---- INFORMATION SHOWN

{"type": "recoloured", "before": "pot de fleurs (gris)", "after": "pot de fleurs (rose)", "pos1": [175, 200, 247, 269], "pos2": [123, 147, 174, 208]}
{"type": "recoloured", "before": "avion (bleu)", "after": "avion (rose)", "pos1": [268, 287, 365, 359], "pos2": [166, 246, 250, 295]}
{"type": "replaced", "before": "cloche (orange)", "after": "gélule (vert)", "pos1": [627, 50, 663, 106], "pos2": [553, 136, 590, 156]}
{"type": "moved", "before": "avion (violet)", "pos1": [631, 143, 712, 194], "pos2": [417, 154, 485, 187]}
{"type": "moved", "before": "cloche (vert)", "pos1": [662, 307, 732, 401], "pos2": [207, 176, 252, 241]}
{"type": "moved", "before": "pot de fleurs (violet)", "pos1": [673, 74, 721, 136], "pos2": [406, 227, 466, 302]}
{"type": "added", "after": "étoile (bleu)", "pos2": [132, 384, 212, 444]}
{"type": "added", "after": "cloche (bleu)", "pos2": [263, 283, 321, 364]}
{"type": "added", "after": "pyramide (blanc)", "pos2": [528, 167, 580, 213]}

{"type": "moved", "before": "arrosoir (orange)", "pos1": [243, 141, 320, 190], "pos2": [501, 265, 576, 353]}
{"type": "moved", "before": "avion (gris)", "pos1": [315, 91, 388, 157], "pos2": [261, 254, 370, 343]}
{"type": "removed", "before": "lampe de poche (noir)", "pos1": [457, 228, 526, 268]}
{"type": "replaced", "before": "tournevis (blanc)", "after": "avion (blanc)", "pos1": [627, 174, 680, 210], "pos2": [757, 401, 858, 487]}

--------
---- INFORMATION SHOWN

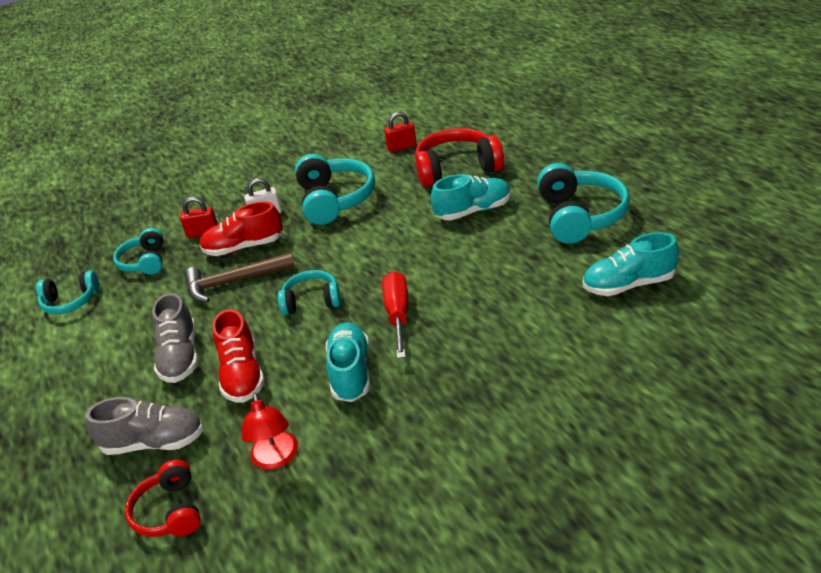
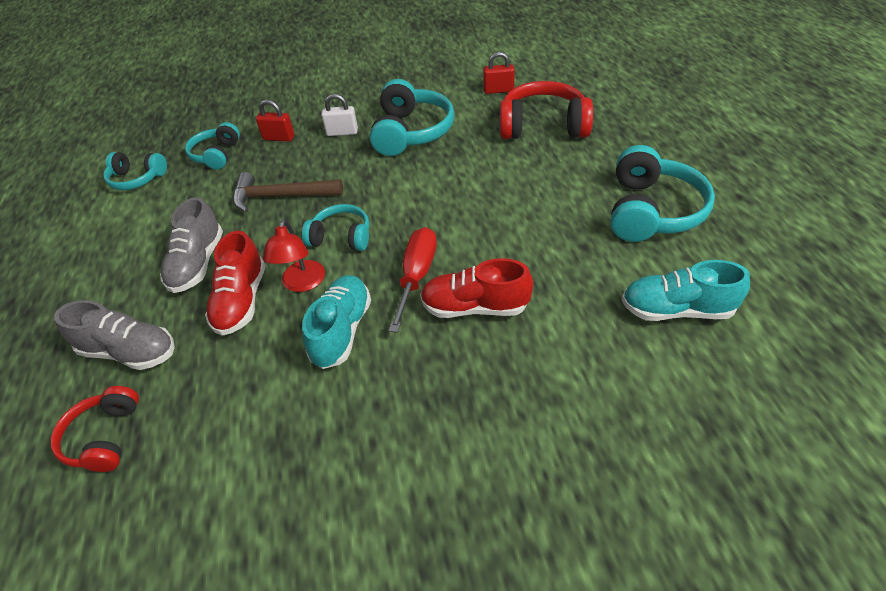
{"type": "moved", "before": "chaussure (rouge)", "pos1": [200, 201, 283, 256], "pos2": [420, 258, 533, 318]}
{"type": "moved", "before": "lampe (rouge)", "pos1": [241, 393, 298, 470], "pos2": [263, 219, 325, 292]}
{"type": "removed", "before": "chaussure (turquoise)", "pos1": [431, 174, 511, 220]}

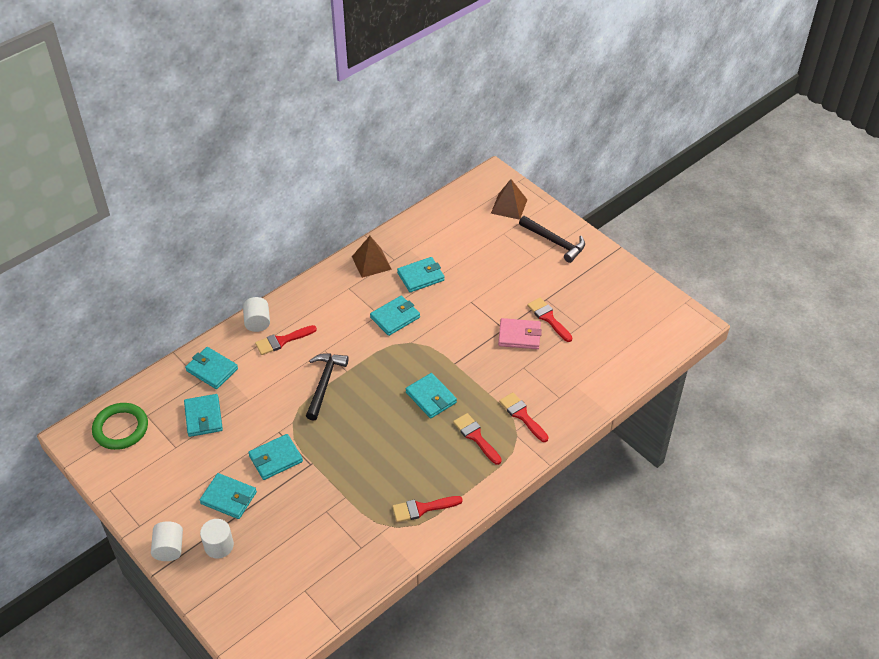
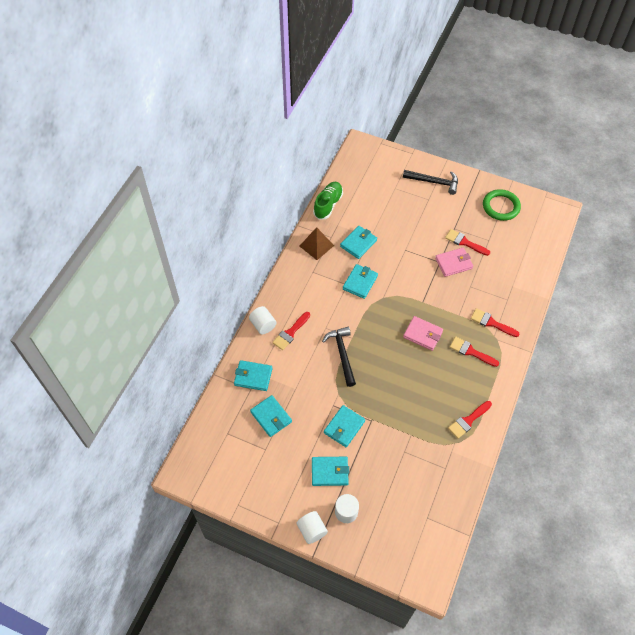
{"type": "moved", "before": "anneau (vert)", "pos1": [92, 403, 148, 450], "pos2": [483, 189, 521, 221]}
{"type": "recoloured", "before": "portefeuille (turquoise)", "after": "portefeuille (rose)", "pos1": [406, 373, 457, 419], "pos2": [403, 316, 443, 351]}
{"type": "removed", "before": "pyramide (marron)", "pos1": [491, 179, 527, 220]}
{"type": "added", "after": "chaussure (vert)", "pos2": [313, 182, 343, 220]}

--------

-- DIRECTIONS FOR THIS TASK --
Search the records for the string "bleu" and, wherever a line contains it, please copy that line.

-- SOLVED PROBLEM --
{"type": "recoloured", "before": "avion (bleu)", "after": "avion (rose)", "pos1": [268, 287, 365, 359], "pos2": [166, 246, 250, 295]}
{"type": "added", "after": "étoile (bleu)", "pos2": [132, 384, 212, 444]}
{"type": "added", "after": "cloche (bleu)", "pos2": [263, 283, 321, 364]}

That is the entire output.